Your task is to copy every line of the entries that holds the word "SHOE".

DATA TO PROCESS =>
- Opening Delimiter -
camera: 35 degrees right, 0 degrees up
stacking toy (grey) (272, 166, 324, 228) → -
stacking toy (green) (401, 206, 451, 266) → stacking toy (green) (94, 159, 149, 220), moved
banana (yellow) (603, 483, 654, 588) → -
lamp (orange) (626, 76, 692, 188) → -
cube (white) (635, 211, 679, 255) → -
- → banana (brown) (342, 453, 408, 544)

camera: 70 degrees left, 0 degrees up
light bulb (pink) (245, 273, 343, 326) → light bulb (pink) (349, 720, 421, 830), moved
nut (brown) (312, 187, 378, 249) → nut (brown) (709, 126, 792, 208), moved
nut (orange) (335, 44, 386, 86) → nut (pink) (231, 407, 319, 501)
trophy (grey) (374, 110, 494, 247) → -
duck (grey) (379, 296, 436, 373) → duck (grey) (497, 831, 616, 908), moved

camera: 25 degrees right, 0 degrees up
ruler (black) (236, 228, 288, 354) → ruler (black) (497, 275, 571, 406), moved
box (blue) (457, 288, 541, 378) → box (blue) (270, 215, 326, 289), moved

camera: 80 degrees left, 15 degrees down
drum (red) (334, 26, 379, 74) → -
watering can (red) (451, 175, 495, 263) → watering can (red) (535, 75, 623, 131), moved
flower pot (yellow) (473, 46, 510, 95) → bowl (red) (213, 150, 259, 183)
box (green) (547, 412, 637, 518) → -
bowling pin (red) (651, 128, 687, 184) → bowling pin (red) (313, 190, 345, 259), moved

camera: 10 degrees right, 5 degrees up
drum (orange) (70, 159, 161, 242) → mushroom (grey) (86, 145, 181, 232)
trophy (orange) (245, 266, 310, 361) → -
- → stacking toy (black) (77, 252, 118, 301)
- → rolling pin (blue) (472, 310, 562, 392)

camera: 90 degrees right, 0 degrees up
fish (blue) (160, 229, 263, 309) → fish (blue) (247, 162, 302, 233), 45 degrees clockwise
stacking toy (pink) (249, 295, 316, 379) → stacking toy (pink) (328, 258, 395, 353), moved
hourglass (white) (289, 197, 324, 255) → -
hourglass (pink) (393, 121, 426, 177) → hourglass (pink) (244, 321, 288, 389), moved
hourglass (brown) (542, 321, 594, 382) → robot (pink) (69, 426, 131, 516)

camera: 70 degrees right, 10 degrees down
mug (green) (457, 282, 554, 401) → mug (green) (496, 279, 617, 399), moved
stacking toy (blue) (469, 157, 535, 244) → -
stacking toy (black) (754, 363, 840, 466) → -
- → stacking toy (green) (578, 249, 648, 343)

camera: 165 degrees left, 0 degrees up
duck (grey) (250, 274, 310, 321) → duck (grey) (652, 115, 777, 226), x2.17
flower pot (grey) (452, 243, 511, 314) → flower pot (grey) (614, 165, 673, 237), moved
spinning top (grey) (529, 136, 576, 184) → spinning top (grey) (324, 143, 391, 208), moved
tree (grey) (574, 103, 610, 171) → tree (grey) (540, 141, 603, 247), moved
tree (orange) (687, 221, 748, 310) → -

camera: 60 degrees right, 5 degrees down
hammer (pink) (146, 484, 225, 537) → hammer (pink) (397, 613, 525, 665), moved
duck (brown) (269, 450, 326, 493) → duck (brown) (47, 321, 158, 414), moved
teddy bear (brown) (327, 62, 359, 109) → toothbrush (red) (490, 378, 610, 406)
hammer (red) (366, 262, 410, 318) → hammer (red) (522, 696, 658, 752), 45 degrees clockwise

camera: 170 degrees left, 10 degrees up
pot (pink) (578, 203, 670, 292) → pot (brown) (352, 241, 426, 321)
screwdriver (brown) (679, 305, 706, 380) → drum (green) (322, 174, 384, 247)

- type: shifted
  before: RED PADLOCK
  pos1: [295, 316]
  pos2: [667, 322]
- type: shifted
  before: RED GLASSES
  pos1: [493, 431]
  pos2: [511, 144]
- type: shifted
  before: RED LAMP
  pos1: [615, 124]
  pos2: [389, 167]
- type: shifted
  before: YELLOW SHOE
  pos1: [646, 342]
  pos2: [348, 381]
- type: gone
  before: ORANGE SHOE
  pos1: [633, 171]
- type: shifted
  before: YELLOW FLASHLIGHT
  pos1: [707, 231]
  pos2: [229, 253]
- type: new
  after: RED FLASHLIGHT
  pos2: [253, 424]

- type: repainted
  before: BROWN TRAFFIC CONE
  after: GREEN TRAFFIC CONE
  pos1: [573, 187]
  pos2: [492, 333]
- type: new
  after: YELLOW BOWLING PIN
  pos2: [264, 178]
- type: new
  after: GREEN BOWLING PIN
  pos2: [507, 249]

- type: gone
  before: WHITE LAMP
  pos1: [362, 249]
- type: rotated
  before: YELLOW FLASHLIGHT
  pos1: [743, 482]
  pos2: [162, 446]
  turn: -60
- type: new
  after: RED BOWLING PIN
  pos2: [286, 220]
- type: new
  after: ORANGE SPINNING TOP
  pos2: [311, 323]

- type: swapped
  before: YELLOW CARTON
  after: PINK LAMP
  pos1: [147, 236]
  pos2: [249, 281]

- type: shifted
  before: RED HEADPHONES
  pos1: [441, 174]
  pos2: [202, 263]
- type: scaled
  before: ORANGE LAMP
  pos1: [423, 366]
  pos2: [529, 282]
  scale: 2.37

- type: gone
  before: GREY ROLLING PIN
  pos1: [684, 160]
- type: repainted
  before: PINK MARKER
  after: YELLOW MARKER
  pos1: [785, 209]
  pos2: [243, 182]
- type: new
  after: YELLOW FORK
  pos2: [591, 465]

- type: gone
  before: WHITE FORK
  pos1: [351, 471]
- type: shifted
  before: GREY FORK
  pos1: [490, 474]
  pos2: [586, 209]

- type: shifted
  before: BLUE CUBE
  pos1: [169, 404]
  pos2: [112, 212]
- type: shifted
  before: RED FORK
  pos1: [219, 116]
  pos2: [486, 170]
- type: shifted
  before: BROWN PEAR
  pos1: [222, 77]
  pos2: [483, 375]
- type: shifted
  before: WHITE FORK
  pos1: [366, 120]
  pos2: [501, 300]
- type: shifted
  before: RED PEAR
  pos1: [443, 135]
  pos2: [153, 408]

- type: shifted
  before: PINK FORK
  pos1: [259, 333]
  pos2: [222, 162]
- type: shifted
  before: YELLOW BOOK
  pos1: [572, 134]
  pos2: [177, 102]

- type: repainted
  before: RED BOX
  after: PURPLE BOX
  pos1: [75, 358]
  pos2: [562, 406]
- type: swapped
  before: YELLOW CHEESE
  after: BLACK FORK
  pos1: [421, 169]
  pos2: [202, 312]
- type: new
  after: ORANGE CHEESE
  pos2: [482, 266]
- Closing Delimiter -
RESPONSE TO THE EXERCISE =>
  before: YELLOW SHOE
  before: ORANGE SHOE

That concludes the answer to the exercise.